Task directions
Without the pictures, print each of the records below exactly as it appears.

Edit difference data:
###

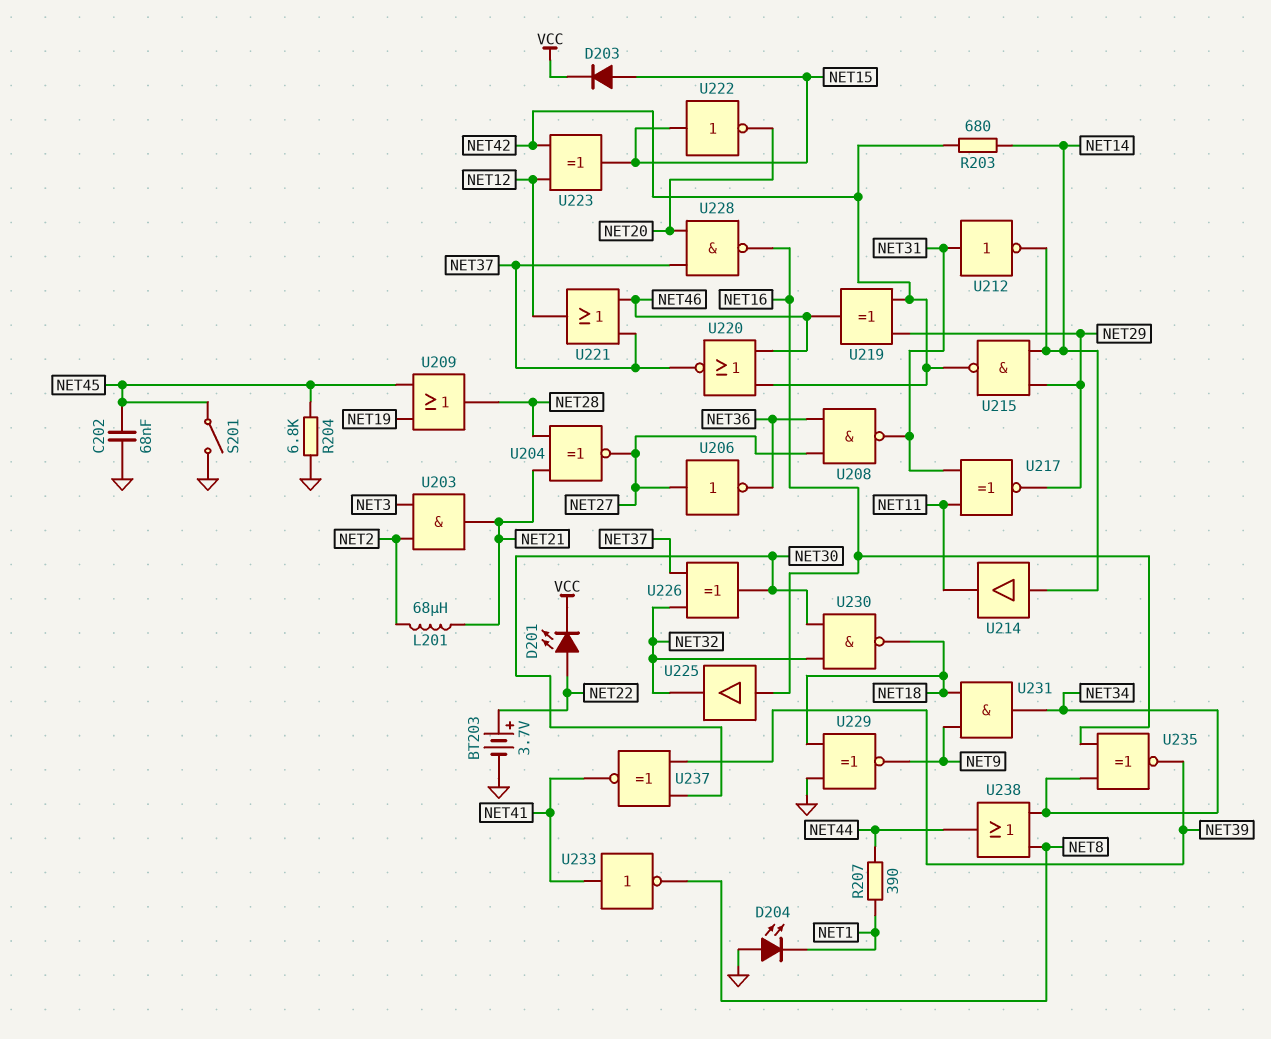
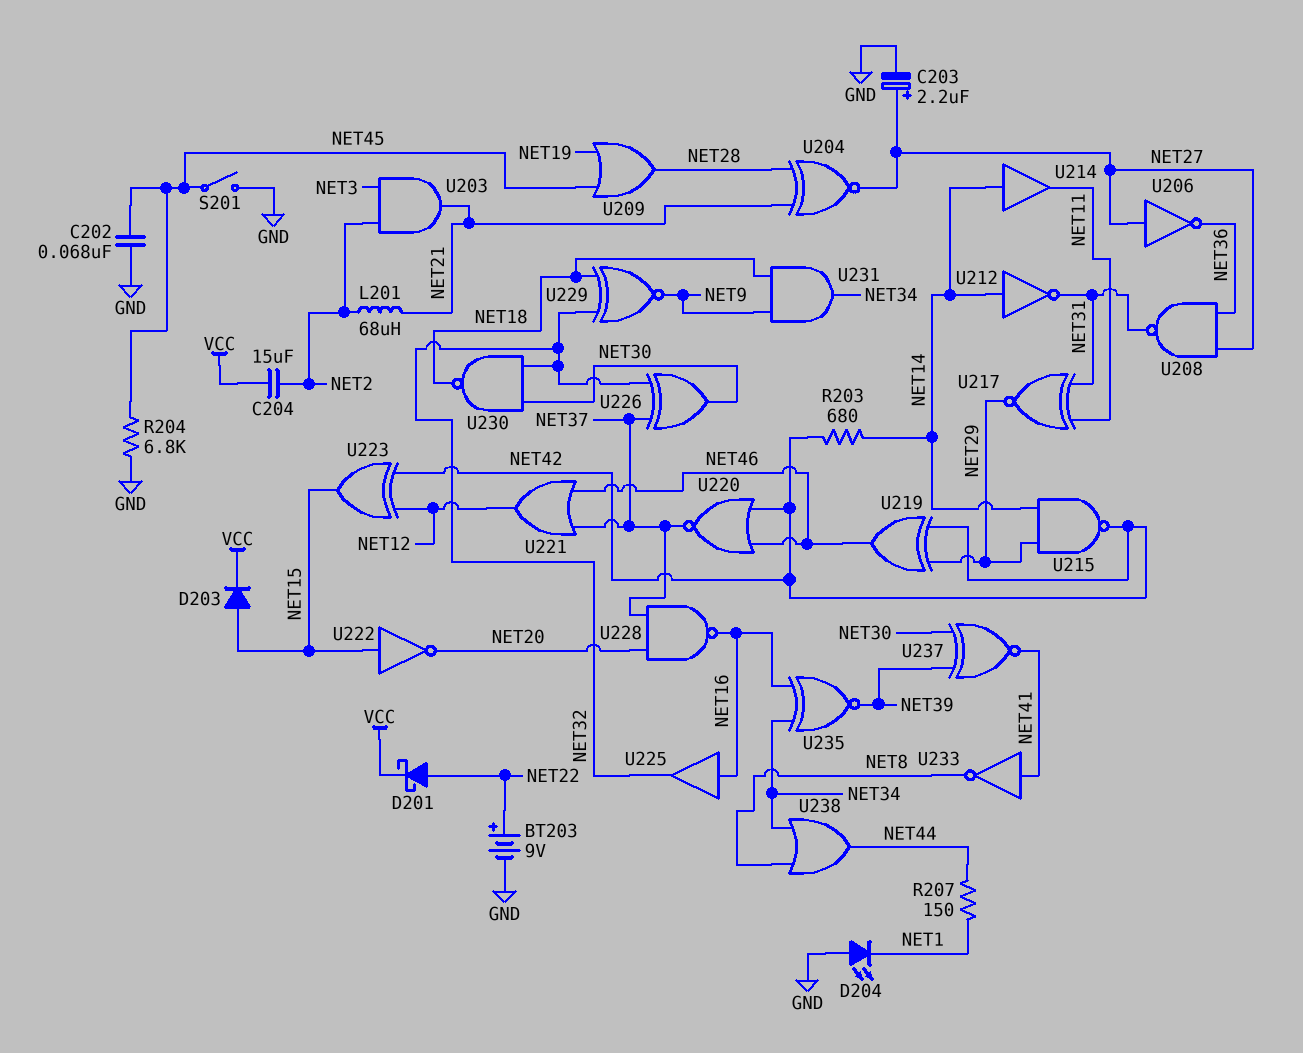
BT203: 3.7V (plus NET22, minus GND) -> 9V (plus NET22, minus GND)
C203: none -> 2.2uF (plus NET27, minus GND)
C204: none -> 15uF (NET2, VCC)
D201: LED (A NET22, K VCC) -> schottky (A NET22, K VCC)
R207: 390 (NET1, NET44) -> 150 (NET1, NET44)
U212: NOT (in NET31, out NET14) -> NOT (in NET14, out NET31)
U229: XNOR (in GND, in NET18, out NET9) -> XNOR (in NET18, in NET32, out NET9)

###

Exercise answer
BT203: 3.7V (plus NET22, minus GND) -> 9V (plus NET22, minus GND)
C203: none -> 2.2uF (plus NET27, minus GND)
C204: none -> 15uF (NET2, VCC)
D201: LED (A NET22, K VCC) -> schottky (A NET22, K VCC)
R207: 390 (NET1, NET44) -> 150 (NET1, NET44)
U212: NOT (in NET31, out NET14) -> NOT (in NET14, out NET31)
U229: XNOR (in GND, in NET18, out NET9) -> XNOR (in NET18, in NET32, out NET9)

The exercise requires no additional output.